# Activity
Because the copy must hold no pictures, return the data below with all of its words intact.

# Data block
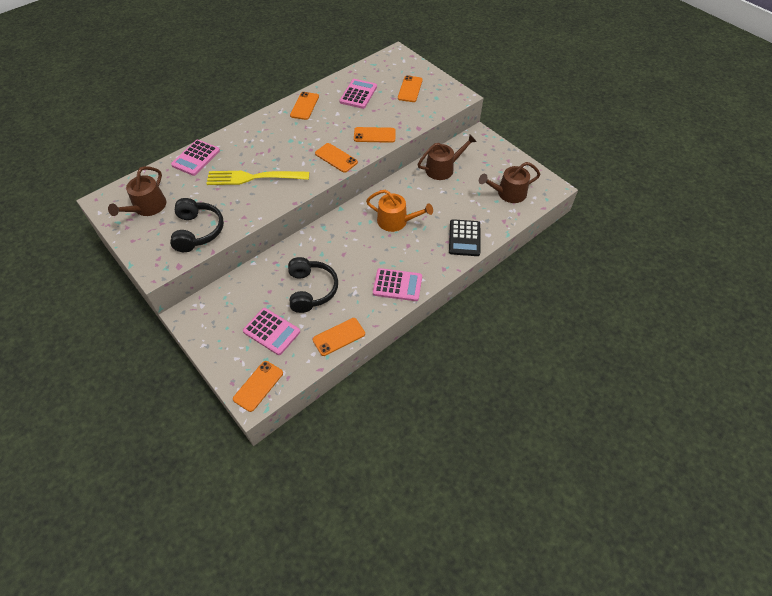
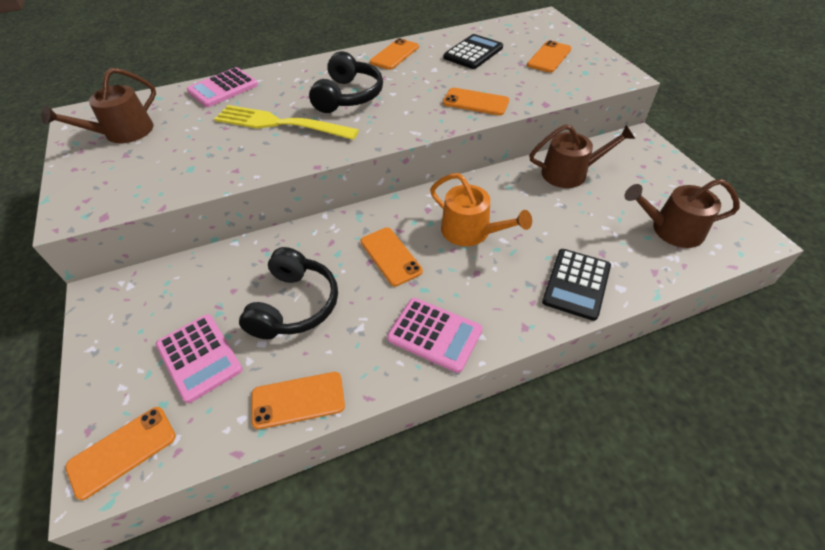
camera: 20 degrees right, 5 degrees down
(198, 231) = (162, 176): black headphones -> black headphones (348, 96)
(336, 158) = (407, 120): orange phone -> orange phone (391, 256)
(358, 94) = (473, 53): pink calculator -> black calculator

# Response box
camera: 20 degrees right, 5 degrees down
(198, 231) = (162, 176): black headphones -> black headphones (348, 96)
(336, 158) = (407, 120): orange phone -> orange phone (391, 256)
(358, 94) = (473, 53): pink calculator -> black calculator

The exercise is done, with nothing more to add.